From the entries, filter out every line that lacks "yellow" and copy the rest.

Data excerpts
────────────────────────────────────────

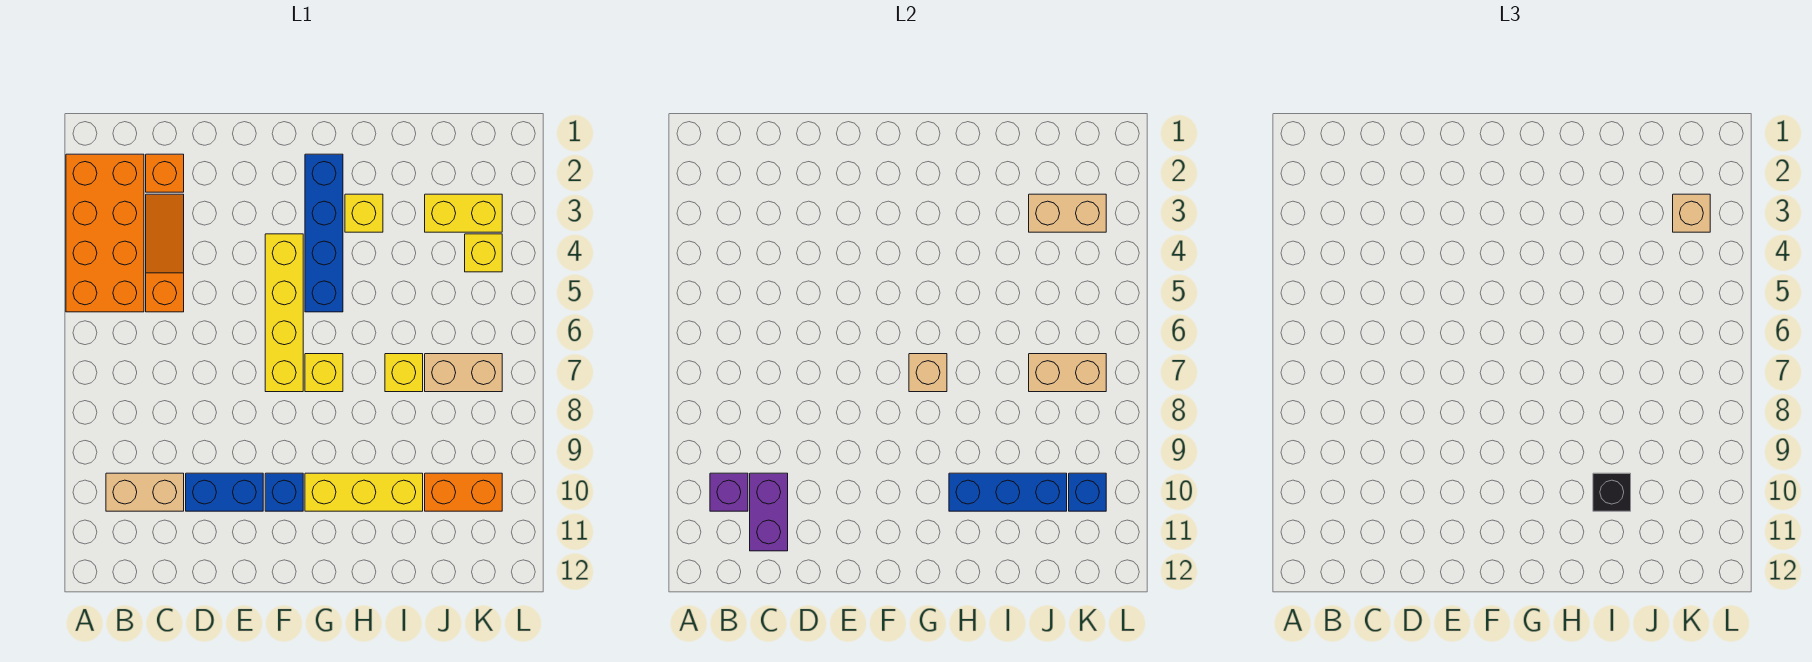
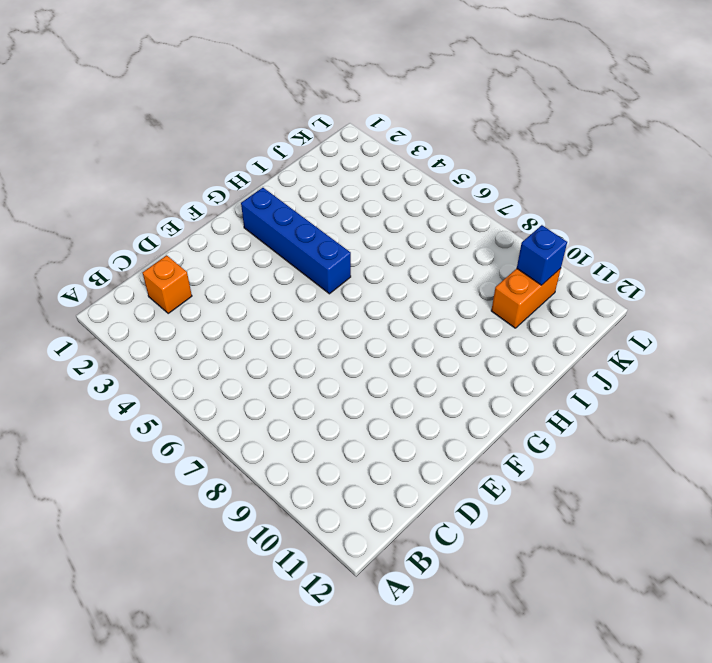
none -> orange brick A2:B5 level 1
none -> tan brick B10:C10 level 1
none -> orange slope C3:C5 level 1 top 5

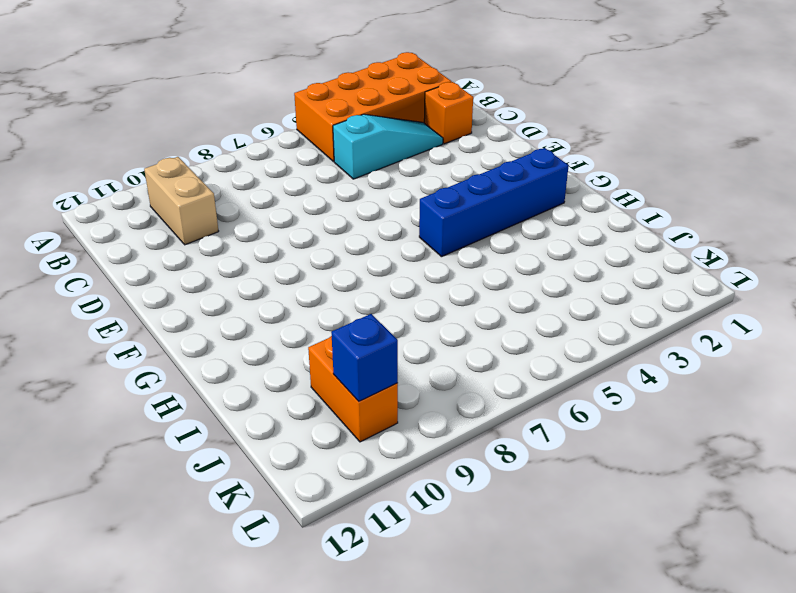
cyan slope C3:C5 level 1 top 5 -> orange slope C3:C5 level 1 top 5
none -> blue brick D10:E10 level 1
none -> yellow brick F4:F7 level 1
none -> blue brick F10 level 1

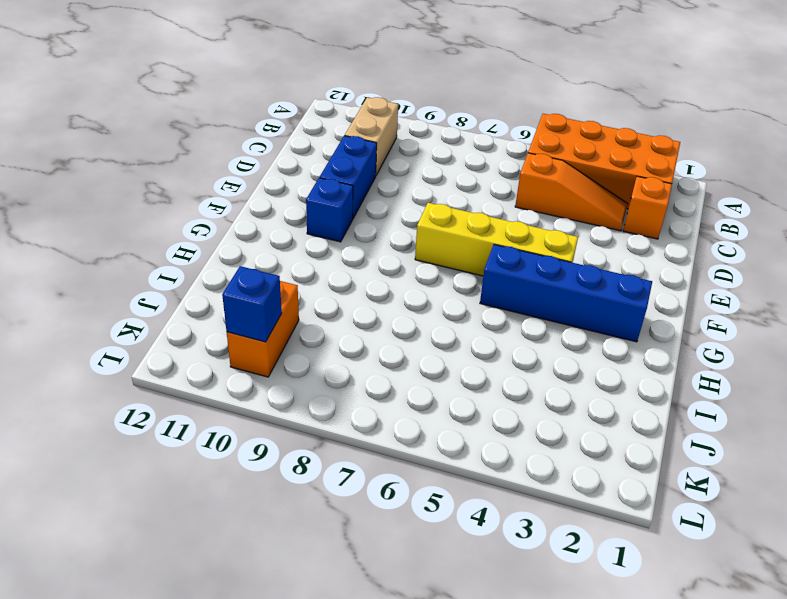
none -> yellow brick G7 level 1
none -> yellow brick G10:I10 level 1
none -> yellow brick H3 level 1

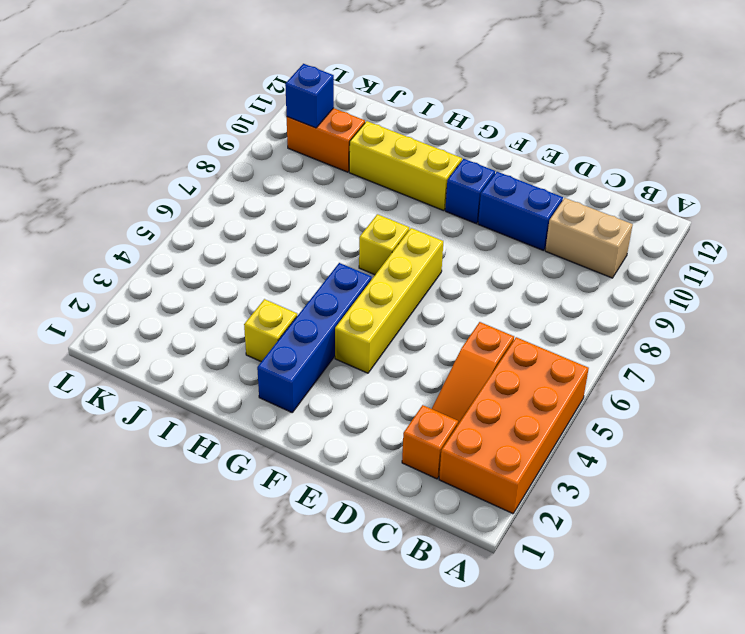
none -> yellow brick I7 level 1
none -> yellow brick J3:K3 level 1
none -> tan brick J7:K7 level 1

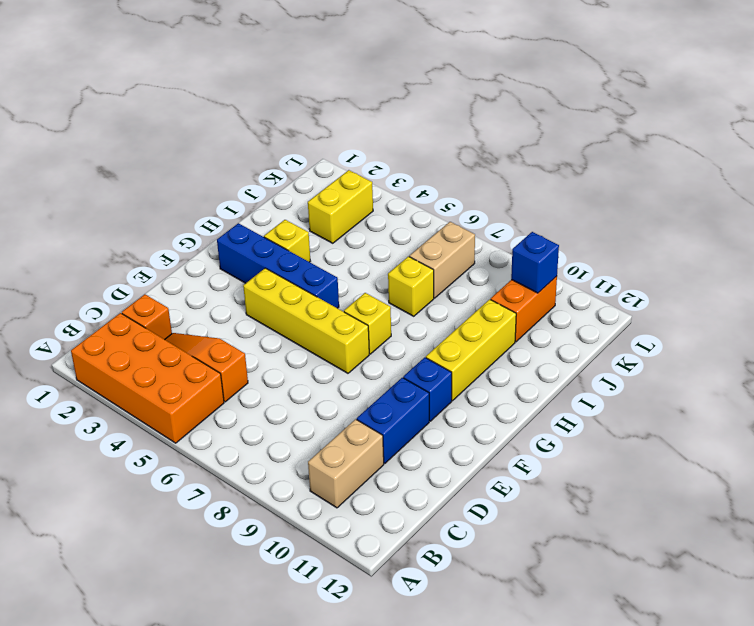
none -> yellow brick K4 level 1
none -> purple brick B10 level 2
none -> purple brick C10:C11 level 2

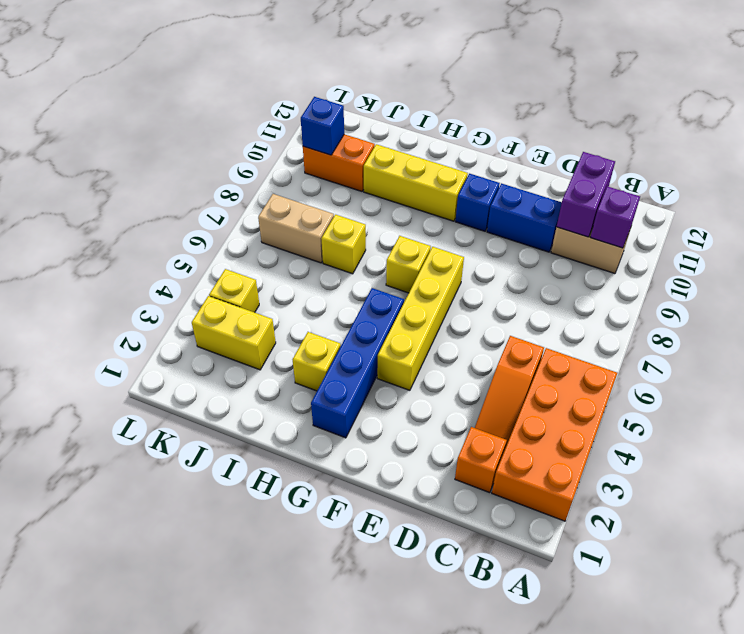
none -> tan brick G7 level 2
none -> blue brick H10:J10 level 2
none -> tan brick J3:K3 level 2

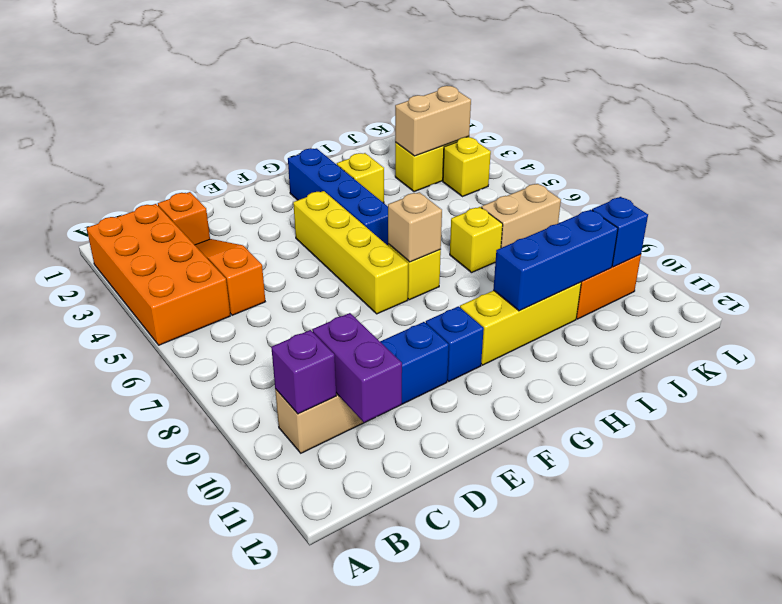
none -> tan brick J7:K7 level 2
none -> black brick I10 level 3
none -> tan brick K3 level 3

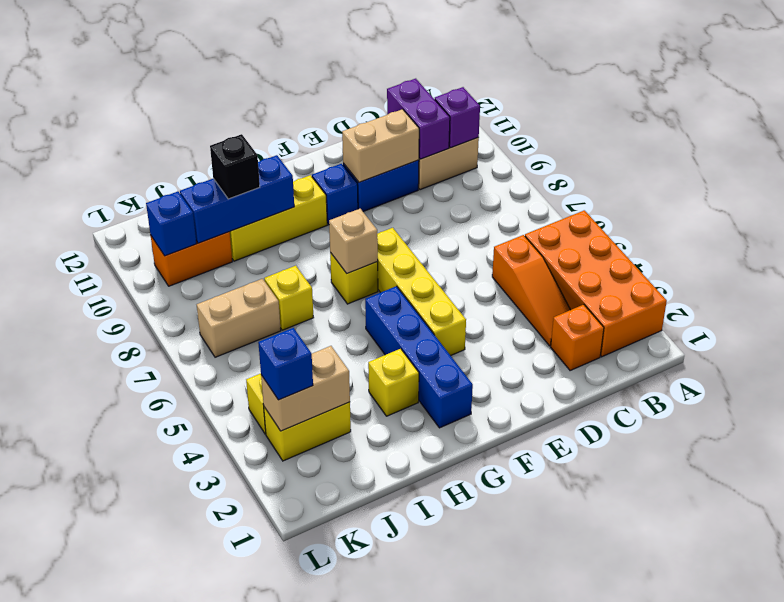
tan brick D10:E10 level 2 -> tan brick J7:K7 level 2
blue brick K3 level 3 -> tan brick K3 level 3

────────────────────────────────────────

Written response =
none -> yellow brick F4:F7 level 1
none -> yellow brick G7 level 1
none -> yellow brick G10:I10 level 1
none -> yellow brick H3 level 1
none -> yellow brick I7 level 1
none -> yellow brick J3:K3 level 1
none -> yellow brick K4 level 1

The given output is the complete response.